§ What you should do
Repeat every entry word for word. Images do not belong in the copy.

Data START

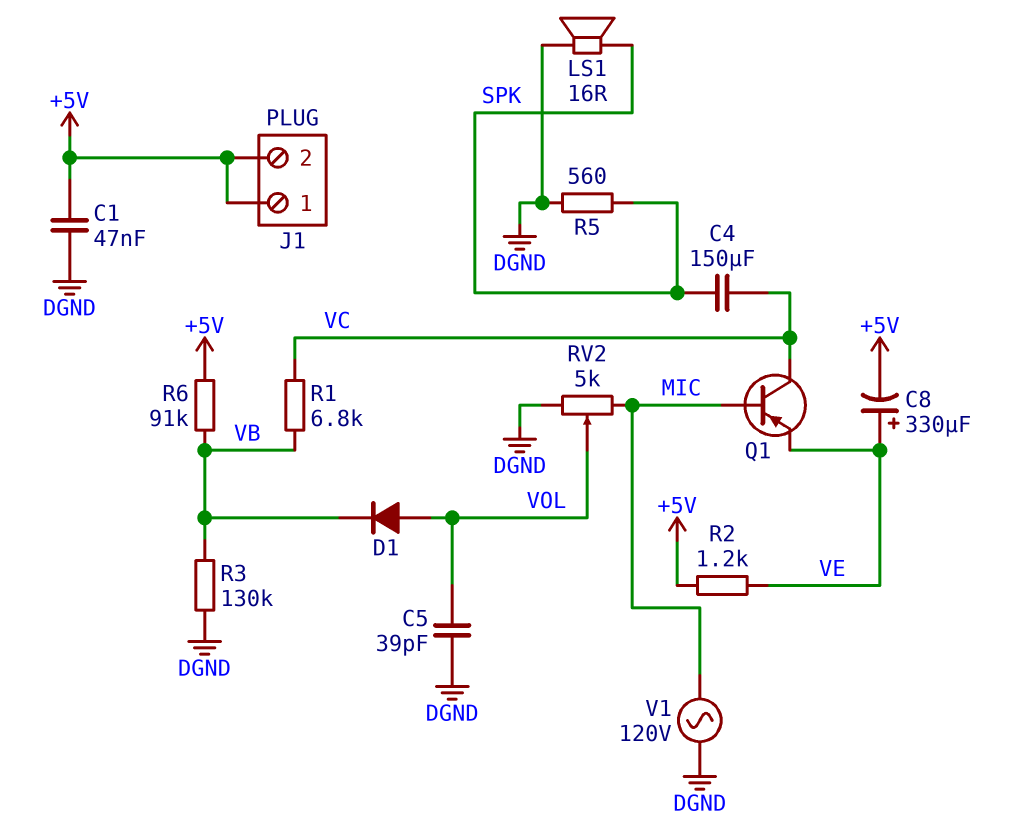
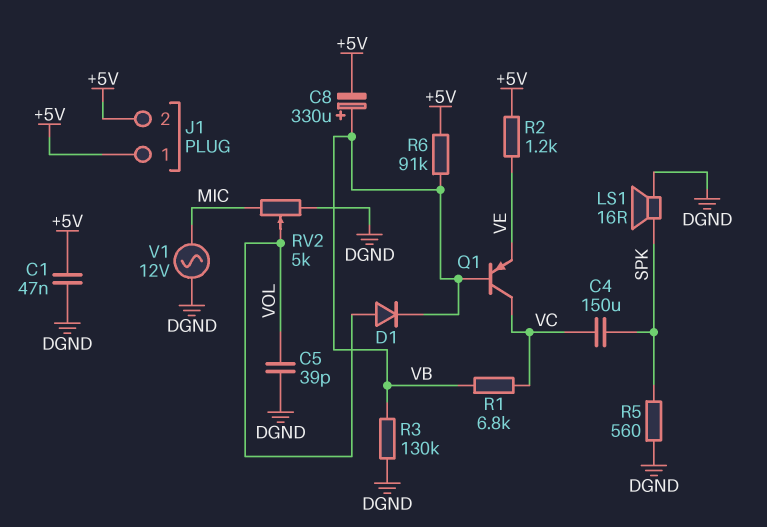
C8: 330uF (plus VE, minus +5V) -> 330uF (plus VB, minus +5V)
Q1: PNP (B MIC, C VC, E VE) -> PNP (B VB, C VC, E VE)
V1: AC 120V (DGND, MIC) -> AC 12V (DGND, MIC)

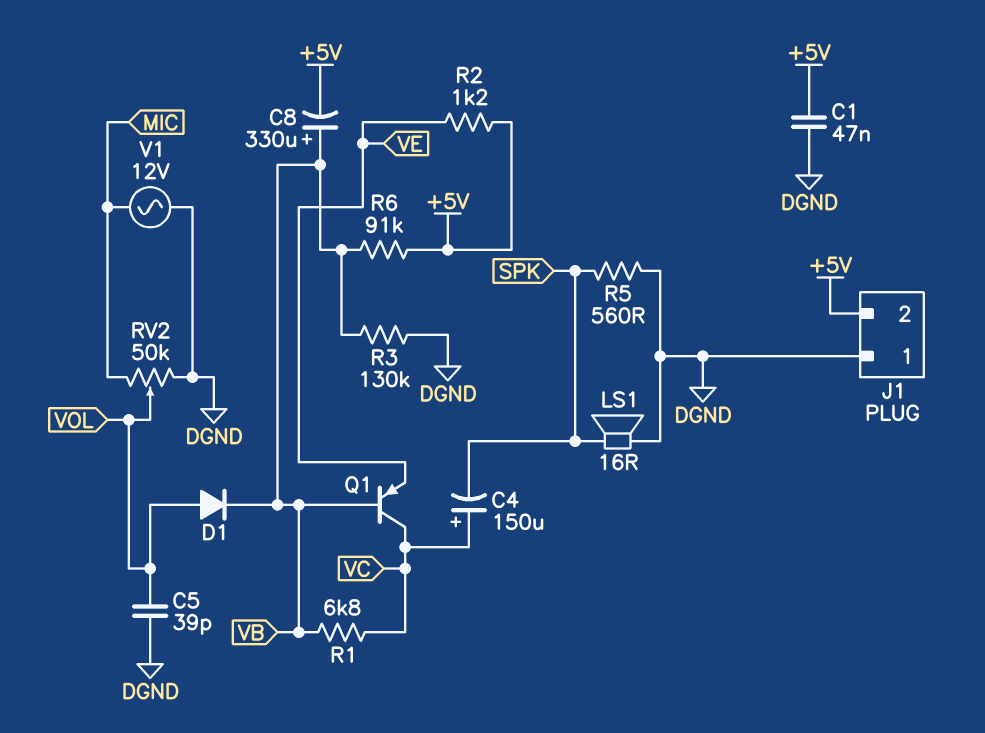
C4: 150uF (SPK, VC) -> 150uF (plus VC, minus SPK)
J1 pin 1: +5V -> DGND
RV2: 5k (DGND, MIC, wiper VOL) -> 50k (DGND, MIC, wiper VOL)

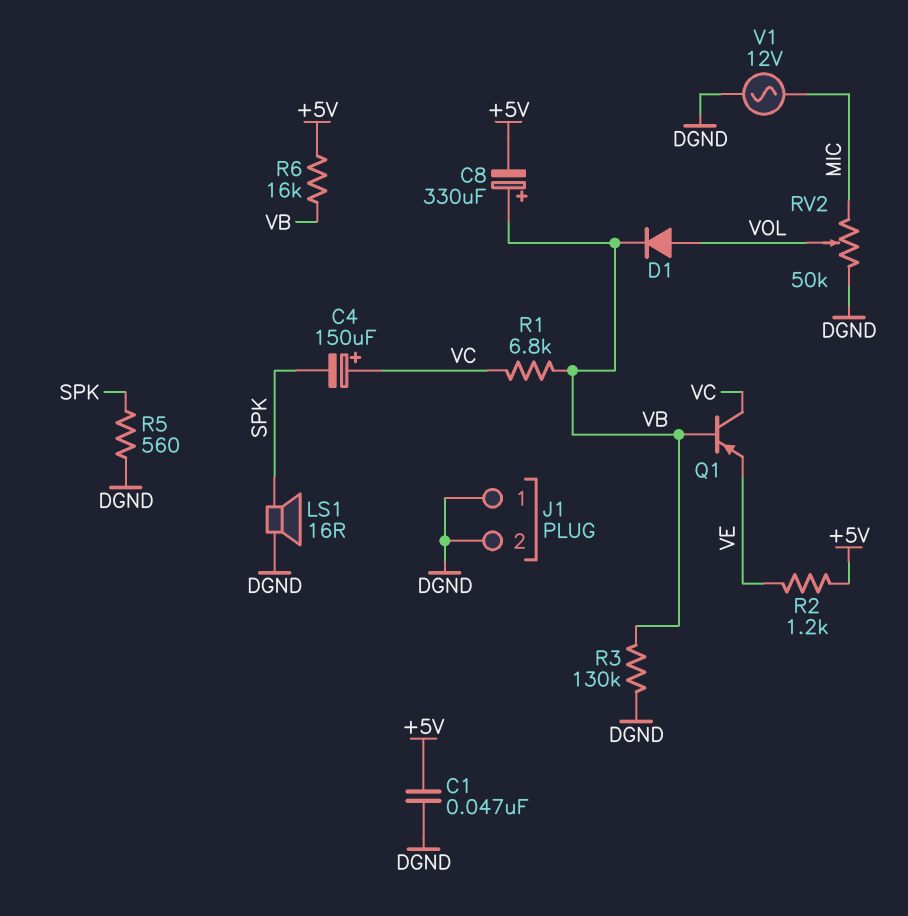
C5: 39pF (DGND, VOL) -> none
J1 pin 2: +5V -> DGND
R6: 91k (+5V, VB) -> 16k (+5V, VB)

Data END

§ Output for this exercise
C8: 330uF (plus VE, minus +5V) -> 330uF (plus VB, minus +5V)
Q1: PNP (B MIC, C VC, E VE) -> PNP (B VB, C VC, E VE)
V1: AC 120V (DGND, MIC) -> AC 12V (DGND, MIC)

C4: 150uF (SPK, VC) -> 150uF (plus VC, minus SPK)
J1 pin 1: +5V -> DGND
RV2: 5k (DGND, MIC, wiper VOL) -> 50k (DGND, MIC, wiper VOL)

C5: 39pF (DGND, VOL) -> none
J1 pin 2: +5V -> DGND
R6: 91k (+5V, VB) -> 16k (+5V, VB)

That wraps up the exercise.